▶ [What the task asks] Write the lines out exactly as they stand, from the one containing "Mask stroma. Return" through the one containing "H&E-stained breast tissue", and only those. Omit pictures.

▶ [Records for the exercise]
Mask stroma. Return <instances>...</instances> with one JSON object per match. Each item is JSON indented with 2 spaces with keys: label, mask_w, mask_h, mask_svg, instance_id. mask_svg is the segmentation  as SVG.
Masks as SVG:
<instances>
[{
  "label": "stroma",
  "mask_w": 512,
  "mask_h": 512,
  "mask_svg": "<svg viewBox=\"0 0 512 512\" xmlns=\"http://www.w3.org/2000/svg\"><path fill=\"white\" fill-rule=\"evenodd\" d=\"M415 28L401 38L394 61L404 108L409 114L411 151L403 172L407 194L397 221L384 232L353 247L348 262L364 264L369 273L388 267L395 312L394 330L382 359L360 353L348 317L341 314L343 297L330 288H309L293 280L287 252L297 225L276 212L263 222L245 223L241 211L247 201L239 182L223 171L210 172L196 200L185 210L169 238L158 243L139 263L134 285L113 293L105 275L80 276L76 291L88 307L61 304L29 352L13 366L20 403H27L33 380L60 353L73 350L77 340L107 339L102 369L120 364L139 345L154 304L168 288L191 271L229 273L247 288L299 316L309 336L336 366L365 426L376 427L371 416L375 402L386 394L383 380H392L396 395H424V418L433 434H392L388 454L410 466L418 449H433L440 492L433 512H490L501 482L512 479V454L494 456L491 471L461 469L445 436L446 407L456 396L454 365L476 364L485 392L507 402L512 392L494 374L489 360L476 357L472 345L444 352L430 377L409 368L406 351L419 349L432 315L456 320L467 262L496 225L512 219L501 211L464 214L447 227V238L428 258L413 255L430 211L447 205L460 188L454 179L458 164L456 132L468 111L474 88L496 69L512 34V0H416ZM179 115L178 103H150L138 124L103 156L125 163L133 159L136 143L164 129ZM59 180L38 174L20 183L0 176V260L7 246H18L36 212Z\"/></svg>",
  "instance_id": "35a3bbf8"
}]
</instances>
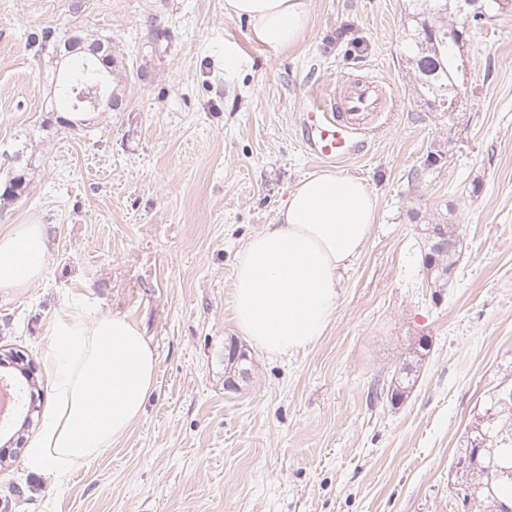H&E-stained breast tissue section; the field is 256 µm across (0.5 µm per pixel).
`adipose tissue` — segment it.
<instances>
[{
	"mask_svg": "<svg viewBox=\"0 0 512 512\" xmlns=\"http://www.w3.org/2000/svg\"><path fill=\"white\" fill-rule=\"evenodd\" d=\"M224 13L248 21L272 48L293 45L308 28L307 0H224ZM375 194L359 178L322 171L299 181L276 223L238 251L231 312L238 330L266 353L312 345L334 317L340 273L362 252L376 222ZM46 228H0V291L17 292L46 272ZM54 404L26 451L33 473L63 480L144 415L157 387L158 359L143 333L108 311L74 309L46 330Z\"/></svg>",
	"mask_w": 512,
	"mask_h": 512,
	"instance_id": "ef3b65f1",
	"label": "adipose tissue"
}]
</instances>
...
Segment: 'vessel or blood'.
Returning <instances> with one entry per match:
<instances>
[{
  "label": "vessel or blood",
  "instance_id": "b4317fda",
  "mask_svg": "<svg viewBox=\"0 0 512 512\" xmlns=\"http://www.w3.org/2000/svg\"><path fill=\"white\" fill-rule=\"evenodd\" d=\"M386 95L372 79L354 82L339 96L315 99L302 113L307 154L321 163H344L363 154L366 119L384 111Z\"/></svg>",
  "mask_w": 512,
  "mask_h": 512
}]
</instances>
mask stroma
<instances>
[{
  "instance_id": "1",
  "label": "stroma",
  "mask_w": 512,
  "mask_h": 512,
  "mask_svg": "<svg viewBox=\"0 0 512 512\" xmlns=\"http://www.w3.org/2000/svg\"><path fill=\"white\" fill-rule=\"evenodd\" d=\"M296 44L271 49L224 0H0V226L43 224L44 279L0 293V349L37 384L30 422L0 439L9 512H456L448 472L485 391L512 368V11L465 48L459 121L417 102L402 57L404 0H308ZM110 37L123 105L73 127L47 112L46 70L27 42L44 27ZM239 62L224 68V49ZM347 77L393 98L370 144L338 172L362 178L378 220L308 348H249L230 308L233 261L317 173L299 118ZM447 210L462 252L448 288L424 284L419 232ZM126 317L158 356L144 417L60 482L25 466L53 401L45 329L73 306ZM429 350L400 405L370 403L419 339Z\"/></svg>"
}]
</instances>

▶ [Solution]
Mask stroma. Return <instances>...</instances> with one JSON object per match. Each item is JSON indented with 2 spaces with keys: label, mask_w, mask_h, mask_svg, instance_id. mask_svg is the segmentation  as SVG.
Masks as SVG:
<instances>
[{
  "label": "stroma",
  "mask_w": 512,
  "mask_h": 512,
  "mask_svg": "<svg viewBox=\"0 0 512 512\" xmlns=\"http://www.w3.org/2000/svg\"><path fill=\"white\" fill-rule=\"evenodd\" d=\"M415 28L401 38L394 61L404 108L409 114L411 151L403 172L407 194L397 221L384 232L353 247L348 262L364 264L369 273L388 267L395 312L394 330L382 359L360 353L348 317L341 314L343 297L330 288H309L293 280L287 252L297 225L276 212L263 222L245 223L241 211L247 201L239 182L223 171L210 172L196 200L185 210L169 238L158 243L139 263L134 285L113 293L105 275L80 276L76 291L88 307L61 304L29 352L13 366L20 403H27L33 380L60 353L73 350L77 340L107 339L102 369L120 364L139 345L154 304L168 288L191 271L229 273L247 288L299 316L309 336L336 366L365 426L376 427L371 416L375 402L386 394L383 380H392L396 395H424V418L433 434H392L388 454L410 466L418 449H433L440 492L433 512H490L501 482L512 479V454L494 456L491 471L461 469L445 436L446 407L456 396L454 365L476 364L485 392L507 402L512 392L494 374L489 360L476 357L472 345L444 352L430 377L409 368L406 351L419 349L432 315L456 320L467 262L496 225L512 219L501 211L464 214L447 227V238L428 258L413 255L430 211L447 205L460 188L454 179L458 164L456 132L468 111L474 88L496 69L512 34V0H416ZM179 115L178 103H150L138 124L103 156L125 163L133 159L136 143L164 129ZM59 180L38 174L20 183L0 176V260L7 246H18L36 212Z\"/></svg>",
  "instance_id": "35a3bbf8"
}]
</instances>
H&E-stained breast tissue section; the field is 256 µm across (0.5 µm per pixel).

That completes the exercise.